> **DIRECTIONS**
Take the entries that follow and return only the lines from the one with "R207: 100k (SCL, VCC) -> 100k (SDA, VCC)" through the final line, leaving every picture behind.

> **INPUT RECORDS**
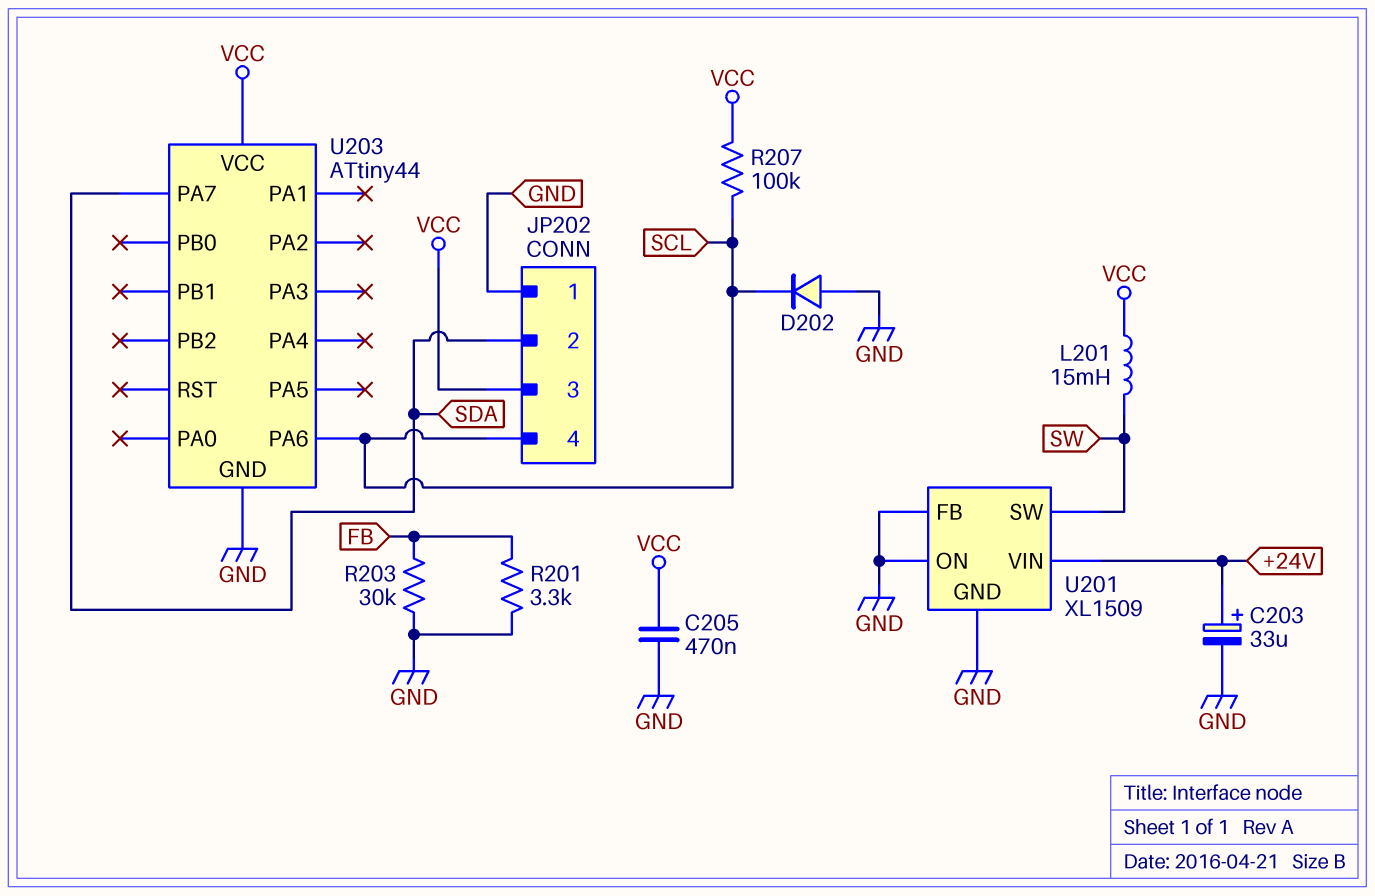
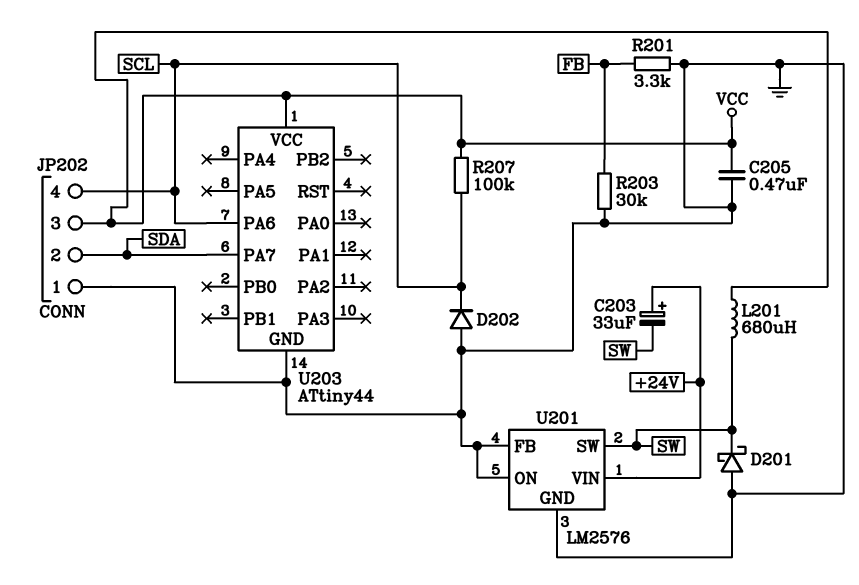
C203: 33uF (plus +24V, minus GND) -> 33uF (plus +24V, minus SW)
D201: none -> schottky (A GND, K SW)
L201: 15mH (SW, VCC) -> 680uH (SW, VCC)
U201: XL1509 -> LM2576

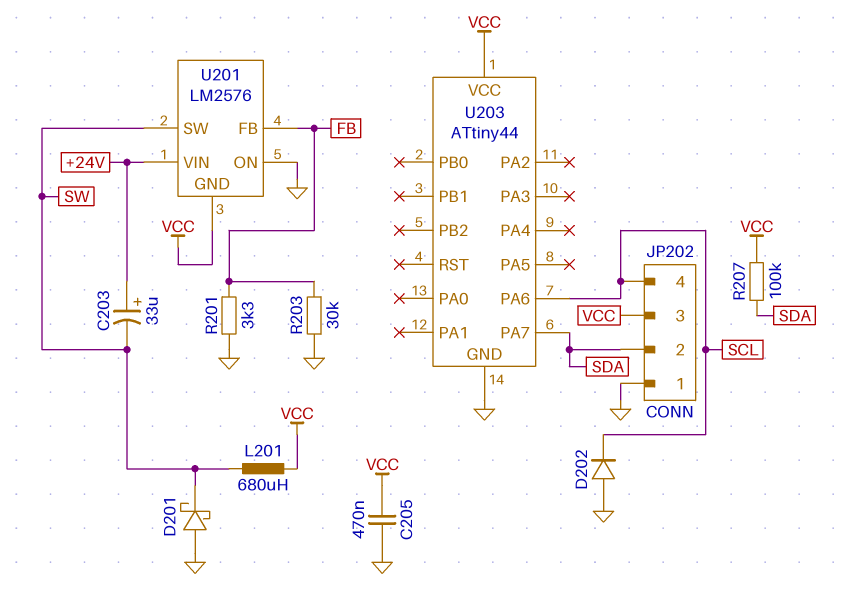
R207: 100k (SCL, VCC) -> 100k (SDA, VCC)
U201 pin FB: GND -> FB
U201 pin GND: GND -> VCC

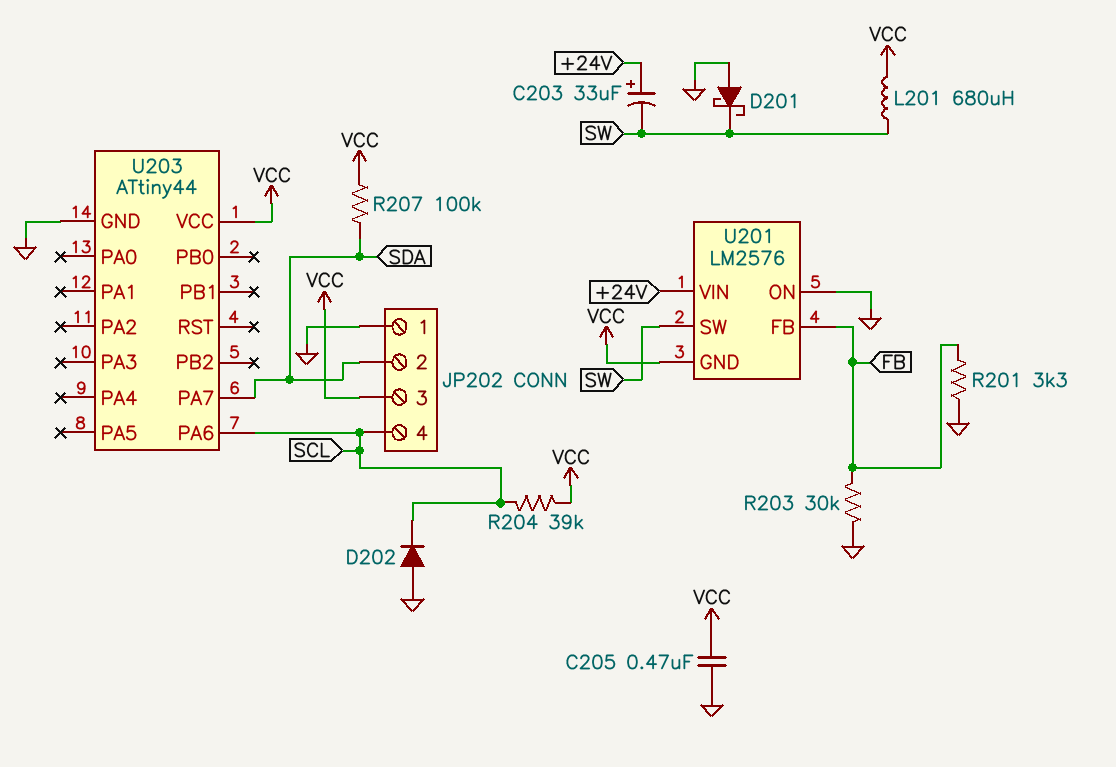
R204: none -> 39k (SCL, VCC)

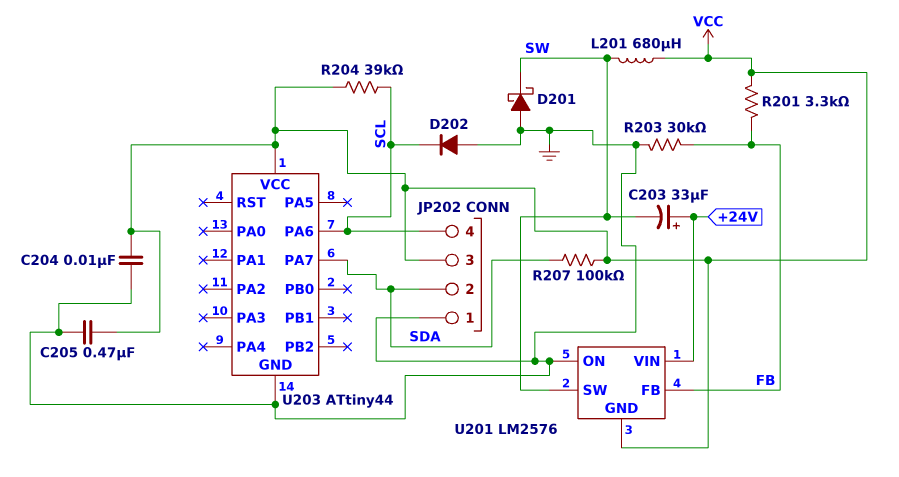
C204: none -> 10nF (GND, VCC)
R201: 3.3k (FB, GND) -> 3.3k (FB, VCC)

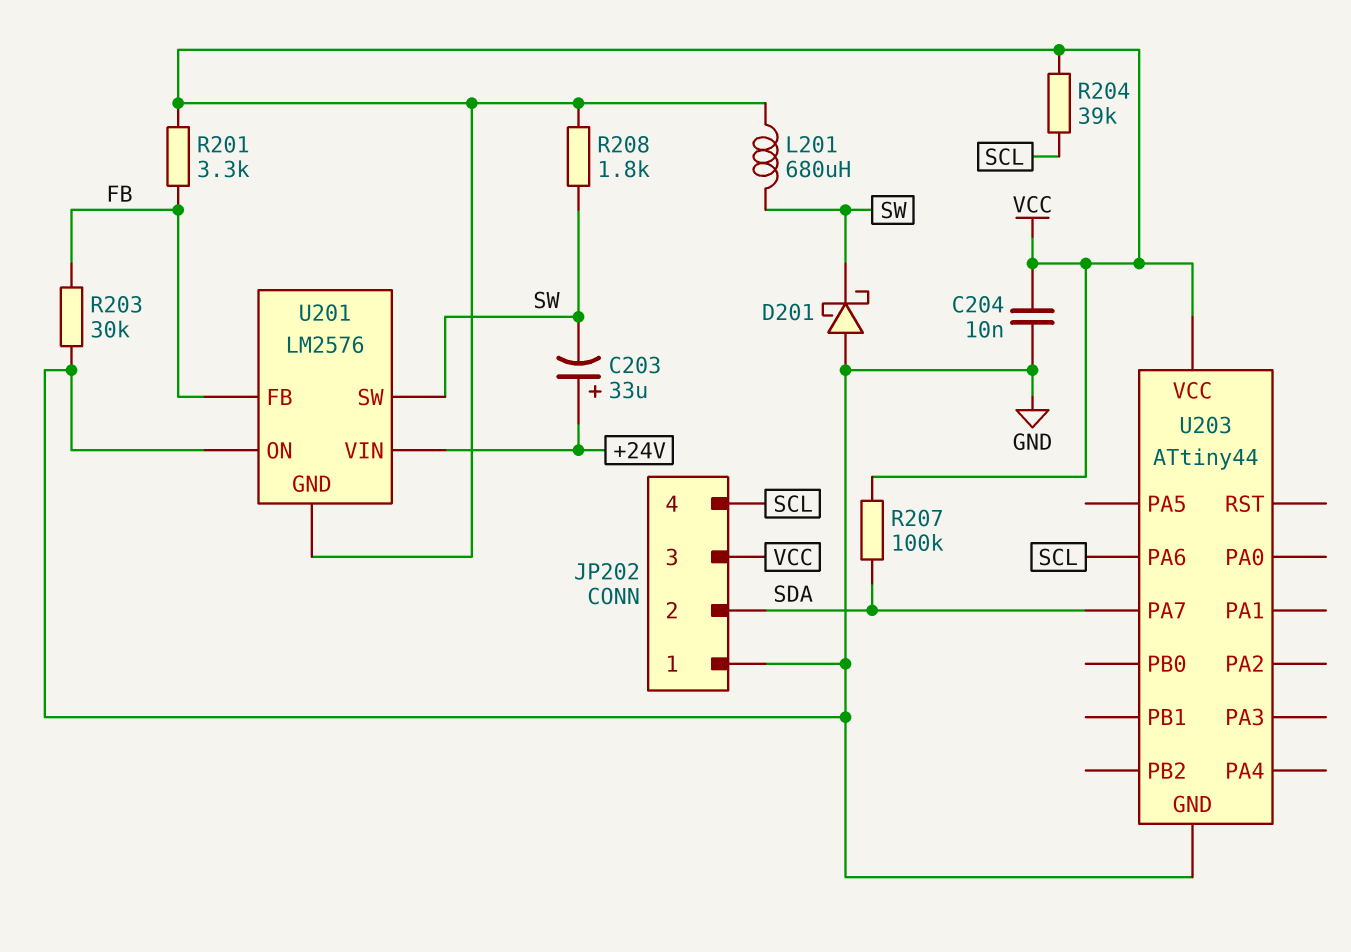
C205: 470nF (GND, VCC) -> none
D202: diode (A GND, K SCL) -> none
R208: none -> 1.8k (SW, VCC)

> **OUTPUT FOR THIS TASK**
R207: 100k (SCL, VCC) -> 100k (SDA, VCC)
U201 pin FB: GND -> FB
U201 pin GND: GND -> VCC

R204: none -> 39k (SCL, VCC)

C204: none -> 10nF (GND, VCC)
R201: 3.3k (FB, GND) -> 3.3k (FB, VCC)

C205: 470nF (GND, VCC) -> none
D202: diode (A GND, K SCL) -> none
R208: none -> 1.8k (SW, VCC)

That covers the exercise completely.